== Segment start ==

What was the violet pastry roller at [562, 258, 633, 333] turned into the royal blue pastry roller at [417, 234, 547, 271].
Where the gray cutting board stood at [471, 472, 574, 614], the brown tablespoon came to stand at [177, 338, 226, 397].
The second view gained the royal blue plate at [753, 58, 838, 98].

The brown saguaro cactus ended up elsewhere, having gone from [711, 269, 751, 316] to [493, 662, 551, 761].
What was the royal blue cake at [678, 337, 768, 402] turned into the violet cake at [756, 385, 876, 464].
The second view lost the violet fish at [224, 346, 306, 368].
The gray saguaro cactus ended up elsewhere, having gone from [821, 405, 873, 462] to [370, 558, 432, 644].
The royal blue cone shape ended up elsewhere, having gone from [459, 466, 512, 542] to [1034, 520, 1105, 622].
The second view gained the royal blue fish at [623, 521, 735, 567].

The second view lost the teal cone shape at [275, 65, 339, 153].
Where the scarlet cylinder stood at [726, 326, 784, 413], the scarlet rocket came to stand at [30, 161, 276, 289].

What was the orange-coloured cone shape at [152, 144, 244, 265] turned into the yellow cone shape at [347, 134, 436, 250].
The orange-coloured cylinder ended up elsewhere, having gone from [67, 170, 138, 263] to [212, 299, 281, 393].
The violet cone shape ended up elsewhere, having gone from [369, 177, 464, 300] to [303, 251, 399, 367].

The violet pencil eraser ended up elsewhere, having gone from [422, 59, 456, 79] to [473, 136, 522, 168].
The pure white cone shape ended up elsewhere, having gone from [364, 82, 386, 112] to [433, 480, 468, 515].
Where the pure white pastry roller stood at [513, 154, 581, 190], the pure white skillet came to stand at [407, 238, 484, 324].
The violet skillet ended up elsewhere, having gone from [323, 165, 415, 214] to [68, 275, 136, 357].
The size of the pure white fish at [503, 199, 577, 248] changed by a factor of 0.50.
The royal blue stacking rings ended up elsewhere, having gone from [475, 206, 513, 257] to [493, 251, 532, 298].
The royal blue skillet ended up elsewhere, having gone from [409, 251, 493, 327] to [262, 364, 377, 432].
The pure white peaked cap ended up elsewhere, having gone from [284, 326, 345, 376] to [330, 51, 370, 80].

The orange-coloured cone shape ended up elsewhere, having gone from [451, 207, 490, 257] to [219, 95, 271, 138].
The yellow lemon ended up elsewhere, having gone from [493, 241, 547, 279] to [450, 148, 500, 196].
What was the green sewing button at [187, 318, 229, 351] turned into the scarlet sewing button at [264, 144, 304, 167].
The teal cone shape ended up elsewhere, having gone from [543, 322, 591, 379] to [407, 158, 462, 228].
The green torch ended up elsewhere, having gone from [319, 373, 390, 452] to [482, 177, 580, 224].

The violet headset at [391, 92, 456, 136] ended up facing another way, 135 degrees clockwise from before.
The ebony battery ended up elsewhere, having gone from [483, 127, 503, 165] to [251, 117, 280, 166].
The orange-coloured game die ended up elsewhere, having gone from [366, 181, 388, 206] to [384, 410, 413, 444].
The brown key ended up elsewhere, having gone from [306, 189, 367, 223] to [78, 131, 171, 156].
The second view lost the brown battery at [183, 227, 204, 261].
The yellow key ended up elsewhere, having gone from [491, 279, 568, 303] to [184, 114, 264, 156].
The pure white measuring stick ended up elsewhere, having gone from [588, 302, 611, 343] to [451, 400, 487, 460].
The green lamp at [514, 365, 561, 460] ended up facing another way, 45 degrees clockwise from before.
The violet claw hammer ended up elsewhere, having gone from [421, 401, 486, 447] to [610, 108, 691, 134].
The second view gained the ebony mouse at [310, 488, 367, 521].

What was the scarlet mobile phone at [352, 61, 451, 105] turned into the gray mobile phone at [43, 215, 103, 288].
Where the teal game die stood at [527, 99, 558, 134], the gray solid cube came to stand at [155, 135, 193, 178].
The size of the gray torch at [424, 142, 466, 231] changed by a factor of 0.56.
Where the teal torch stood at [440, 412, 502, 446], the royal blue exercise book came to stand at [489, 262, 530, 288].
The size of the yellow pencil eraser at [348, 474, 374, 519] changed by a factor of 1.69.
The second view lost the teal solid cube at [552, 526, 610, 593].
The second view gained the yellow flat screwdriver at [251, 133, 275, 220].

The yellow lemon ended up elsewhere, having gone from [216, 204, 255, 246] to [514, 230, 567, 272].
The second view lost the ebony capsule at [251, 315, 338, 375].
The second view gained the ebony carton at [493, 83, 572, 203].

== Segment end ==

* Exercise description *
The reply must repeat all of the records precisely.

* Reply to the task *
What was the violet pastry roller at [562, 258, 633, 333] turned into the royal blue pastry roller at [417, 234, 547, 271].
Where the gray cutting board stood at [471, 472, 574, 614], the brown tablespoon came to stand at [177, 338, 226, 397].
The second view gained the royal blue plate at [753, 58, 838, 98].

The brown saguaro cactus ended up elsewhere, having gone from [711, 269, 751, 316] to [493, 662, 551, 761].
What was the royal blue cake at [678, 337, 768, 402] turned into the violet cake at [756, 385, 876, 464].
The second view lost the violet fish at [224, 346, 306, 368].
The gray saguaro cactus ended up elsewhere, having gone from [821, 405, 873, 462] to [370, 558, 432, 644].
The royal blue cone shape ended up elsewhere, having gone from [459, 466, 512, 542] to [1034, 520, 1105, 622].
The second view gained the royal blue fish at [623, 521, 735, 567].

The second view lost the teal cone shape at [275, 65, 339, 153].
Where the scarlet cylinder stood at [726, 326, 784, 413], the scarlet rocket came to stand at [30, 161, 276, 289].

What was the orange-coloured cone shape at [152, 144, 244, 265] turned into the yellow cone shape at [347, 134, 436, 250].
The orange-coloured cylinder ended up elsewhere, having gone from [67, 170, 138, 263] to [212, 299, 281, 393].
The violet cone shape ended up elsewhere, having gone from [369, 177, 464, 300] to [303, 251, 399, 367].

The violet pencil eraser ended up elsewhere, having gone from [422, 59, 456, 79] to [473, 136, 522, 168].
The pure white cone shape ended up elsewhere, having gone from [364, 82, 386, 112] to [433, 480, 468, 515].
Where the pure white pastry roller stood at [513, 154, 581, 190], the pure white skillet came to stand at [407, 238, 484, 324].
The violet skillet ended up elsewhere, having gone from [323, 165, 415, 214] to [68, 275, 136, 357].
The size of the pure white fish at [503, 199, 577, 248] changed by a factor of 0.50.
The royal blue stacking rings ended up elsewhere, having gone from [475, 206, 513, 257] to [493, 251, 532, 298].
The royal blue skillet ended up elsewhere, having gone from [409, 251, 493, 327] to [262, 364, 377, 432].
The pure white peaked cap ended up elsewhere, having gone from [284, 326, 345, 376] to [330, 51, 370, 80].

The orange-coloured cone shape ended up elsewhere, having gone from [451, 207, 490, 257] to [219, 95, 271, 138].
The yellow lemon ended up elsewhere, having gone from [493, 241, 547, 279] to [450, 148, 500, 196].
What was the green sewing button at [187, 318, 229, 351] turned into the scarlet sewing button at [264, 144, 304, 167].
The teal cone shape ended up elsewhere, having gone from [543, 322, 591, 379] to [407, 158, 462, 228].
The green torch ended up elsewhere, having gone from [319, 373, 390, 452] to [482, 177, 580, 224].

The violet headset at [391, 92, 456, 136] ended up facing another way, 135 degrees clockwise from before.
The ebony battery ended up elsewhere, having gone from [483, 127, 503, 165] to [251, 117, 280, 166].
The orange-coloured game die ended up elsewhere, having gone from [366, 181, 388, 206] to [384, 410, 413, 444].
The brown key ended up elsewhere, having gone from [306, 189, 367, 223] to [78, 131, 171, 156].
The second view lost the brown battery at [183, 227, 204, 261].
The yellow key ended up elsewhere, having gone from [491, 279, 568, 303] to [184, 114, 264, 156].
The pure white measuring stick ended up elsewhere, having gone from [588, 302, 611, 343] to [451, 400, 487, 460].
The green lamp at [514, 365, 561, 460] ended up facing another way, 45 degrees clockwise from before.
The violet claw hammer ended up elsewhere, having gone from [421, 401, 486, 447] to [610, 108, 691, 134].
The second view gained the ebony mouse at [310, 488, 367, 521].

What was the scarlet mobile phone at [352, 61, 451, 105] turned into the gray mobile phone at [43, 215, 103, 288].
Where the teal game die stood at [527, 99, 558, 134], the gray solid cube came to stand at [155, 135, 193, 178].
The size of the gray torch at [424, 142, 466, 231] changed by a factor of 0.56.
Where the teal torch stood at [440, 412, 502, 446], the royal blue exercise book came to stand at [489, 262, 530, 288].
The size of the yellow pencil eraser at [348, 474, 374, 519] changed by a factor of 1.69.
The second view lost the teal solid cube at [552, 526, 610, 593].
The second view gained the yellow flat screwdriver at [251, 133, 275, 220].

The yellow lemon ended up elsewhere, having gone from [216, 204, 255, 246] to [514, 230, 567, 272].
The second view lost the ebony capsule at [251, 315, 338, 375].
The second view gained the ebony carton at [493, 83, 572, 203].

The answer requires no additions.